Retype the listing exactly; omit pictures.

## Information supplied
%%

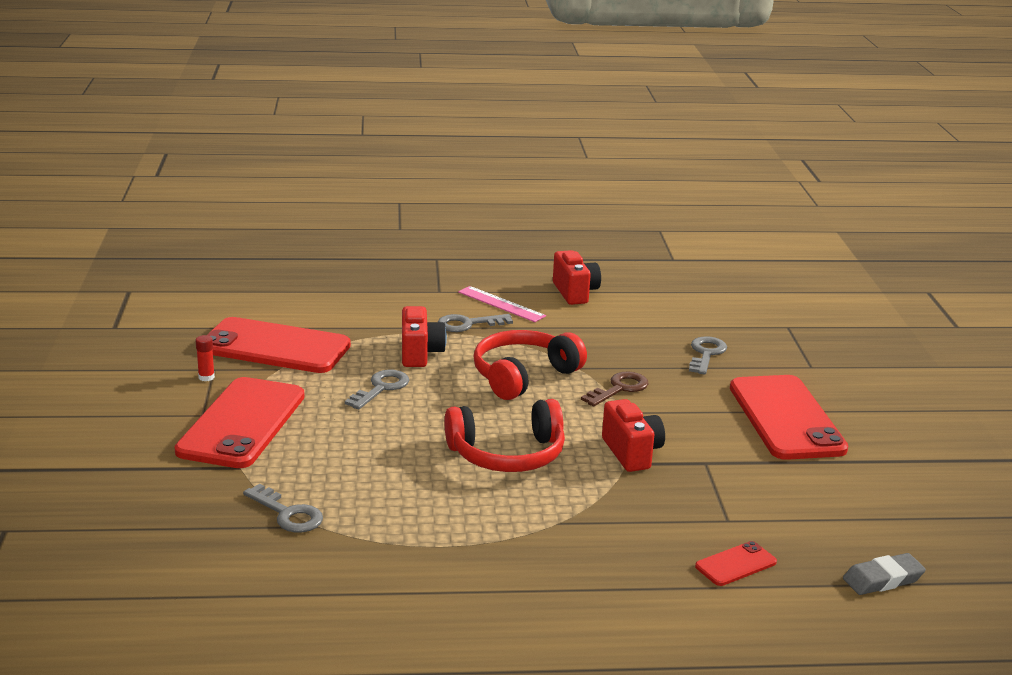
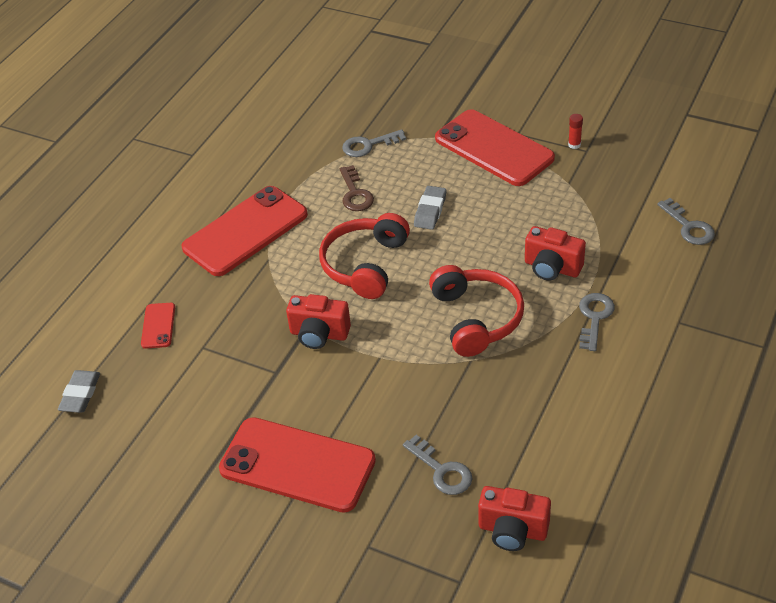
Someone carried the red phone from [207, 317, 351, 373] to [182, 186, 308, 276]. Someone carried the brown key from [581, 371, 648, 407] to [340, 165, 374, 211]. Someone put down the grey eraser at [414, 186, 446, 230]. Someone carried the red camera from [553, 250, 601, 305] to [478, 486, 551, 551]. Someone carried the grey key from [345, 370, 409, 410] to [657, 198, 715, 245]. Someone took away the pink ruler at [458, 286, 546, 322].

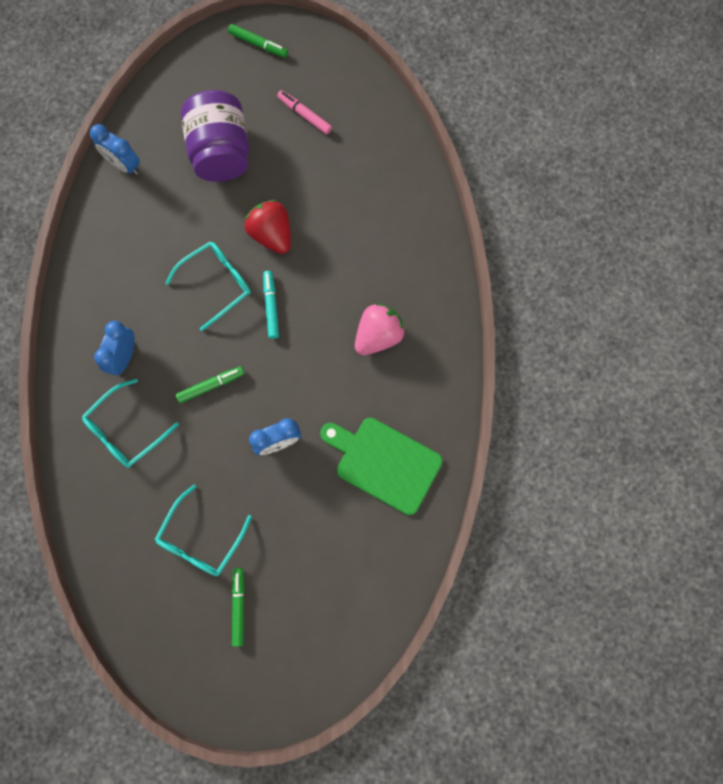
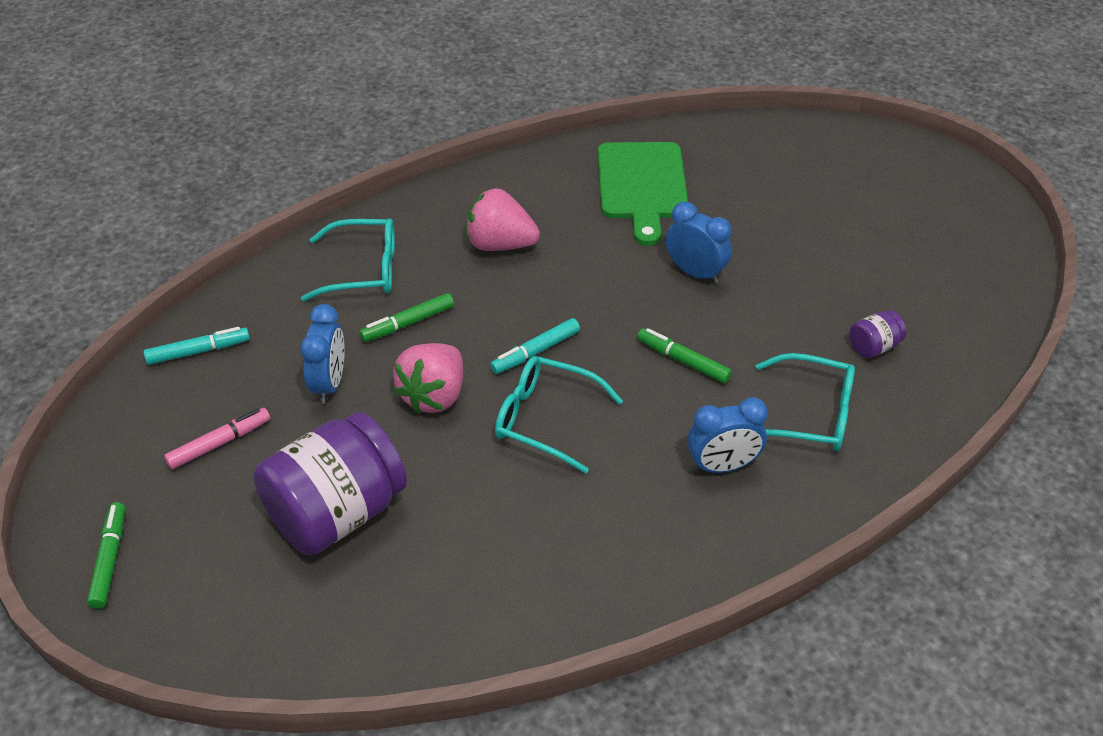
Someone put down the turquoise marker at [144, 327, 250, 365]. Someone rotated the pink marker at [277, 90, 332, 134] by 135 degrees counterclockwise. Someone carried the blue clock from [90, 124, 140, 175] to [300, 304, 345, 404]. Someone carried the turquoise glasses from [155, 484, 252, 576] to [301, 219, 395, 301]. Someone carried the green marker from [232, 568, 245, 647] to [359, 293, 454, 342]. Someone repainted the red strawberry at [245, 200, 291, 254], which became the pink strawberry at [393, 343, 463, 414]. Someone put down the purple jar at [849, 310, 906, 358].

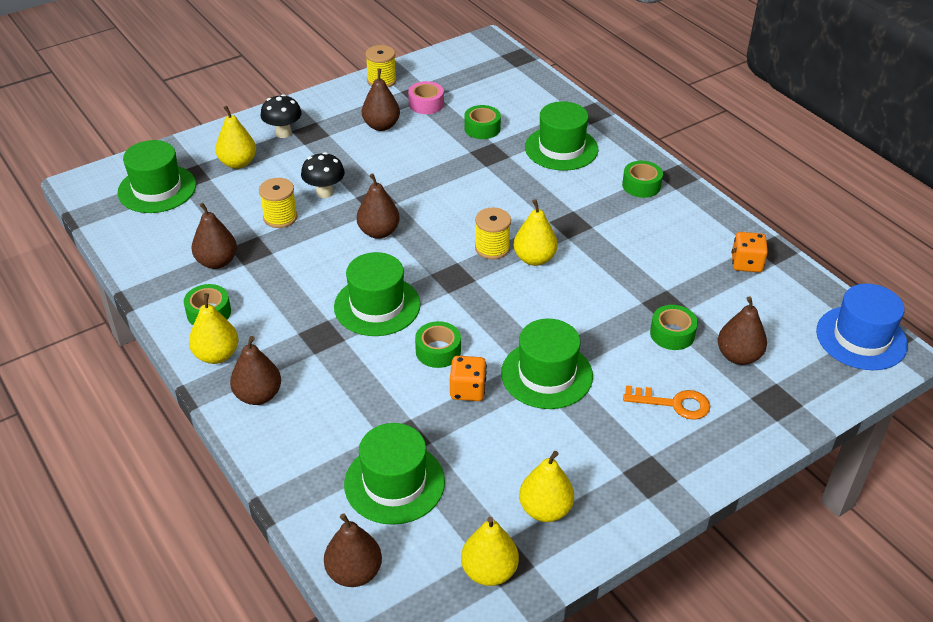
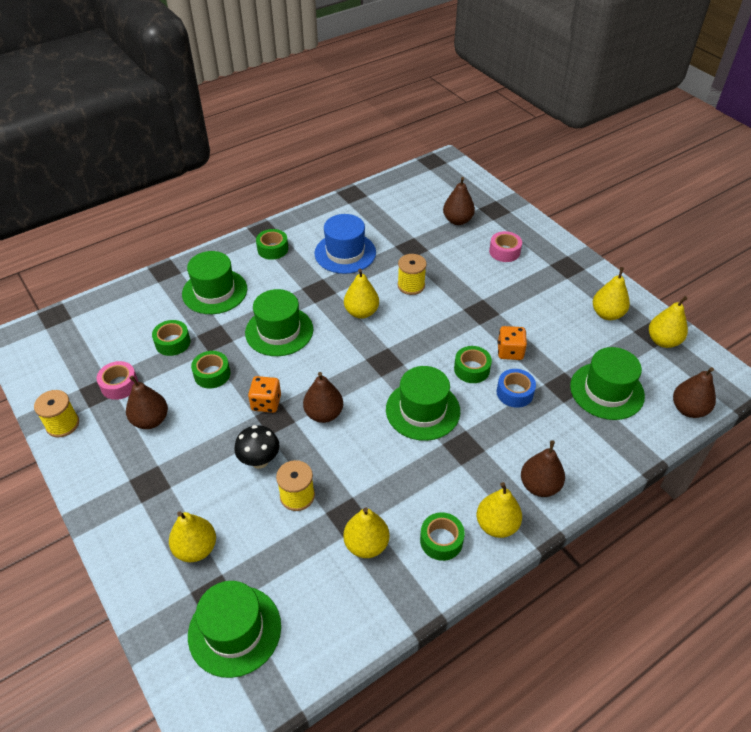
Someone carried the green tape from [650, 305, 698, 350] to [191, 351, 230, 389]. Someone carried the green hat from [501, 319, 593, 409] to [245, 289, 313, 356]. Someone carried the orange dice from [732, 232, 768, 272] to [248, 376, 281, 413]. Someone carried the blue hat from [816, 284, 908, 370] to [314, 214, 376, 274]. Someone repainted the brown pear at [192, 203, 237, 269], which became the yellow pear at [343, 507, 389, 558]. Someone carried the yellow spool from [475, 208, 511, 259] to [397, 254, 427, 295]. Someone swapped the orange key at [623, 385, 710, 420] for the pink tape at [489, 231, 522, 262]. Someone put down the blue tape at [496, 369, 536, 408]. Someone took away the black mushroom at [261, 94, 302, 138].

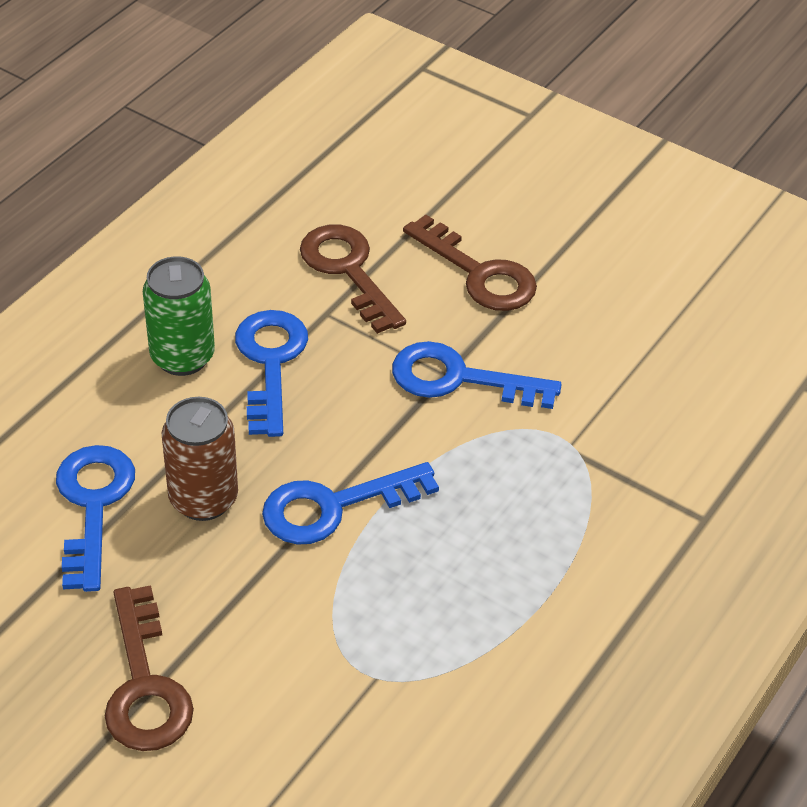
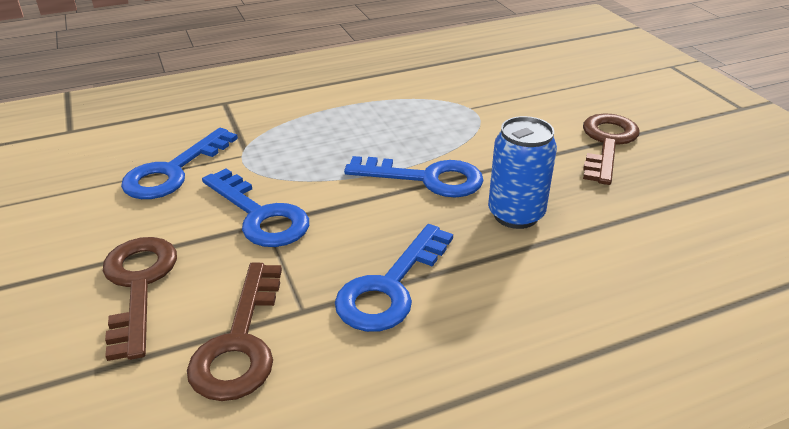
Someone carried the blue key from [56, 445, 135, 592] to [121, 128, 238, 199]. Someone repainted the brown can at [162, 397, 238, 521], which became the blue can at [488, 116, 557, 229]. Someone took away the green can at [143, 256, 215, 376].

%%

## Reply to the task
Someone carried the red phone from [207, 317, 351, 373] to [182, 186, 308, 276]. Someone carried the brown key from [581, 371, 648, 407] to [340, 165, 374, 211]. Someone put down the grey eraser at [414, 186, 446, 230]. Someone carried the red camera from [553, 250, 601, 305] to [478, 486, 551, 551]. Someone carried the grey key from [345, 370, 409, 410] to [657, 198, 715, 245]. Someone took away the pink ruler at [458, 286, 546, 322].

Someone put down the turquoise marker at [144, 327, 250, 365]. Someone rotated the pink marker at [277, 90, 332, 134] by 135 degrees counterclockwise. Someone carried the blue clock from [90, 124, 140, 175] to [300, 304, 345, 404]. Someone carried the turquoise glasses from [155, 484, 252, 576] to [301, 219, 395, 301]. Someone carried the green marker from [232, 568, 245, 647] to [359, 293, 454, 342]. Someone repainted the red strawberry at [245, 200, 291, 254], which became the pink strawberry at [393, 343, 463, 414]. Someone put down the purple jar at [849, 310, 906, 358].

Someone carried the green tape from [650, 305, 698, 350] to [191, 351, 230, 389]. Someone carried the green hat from [501, 319, 593, 409] to [245, 289, 313, 356]. Someone carried the orange dice from [732, 232, 768, 272] to [248, 376, 281, 413]. Someone carried the blue hat from [816, 284, 908, 370] to [314, 214, 376, 274]. Someone repainted the brown pear at [192, 203, 237, 269], which became the yellow pear at [343, 507, 389, 558]. Someone carried the yellow spool from [475, 208, 511, 259] to [397, 254, 427, 295]. Someone swapped the orange key at [623, 385, 710, 420] for the pink tape at [489, 231, 522, 262]. Someone put down the blue tape at [496, 369, 536, 408]. Someone took away the black mushroom at [261, 94, 302, 138].

Someone carried the blue key from [56, 445, 135, 592] to [121, 128, 238, 199]. Someone repainted the brown can at [162, 397, 238, 521], which became the blue can at [488, 116, 557, 229]. Someone took away the green can at [143, 256, 215, 376].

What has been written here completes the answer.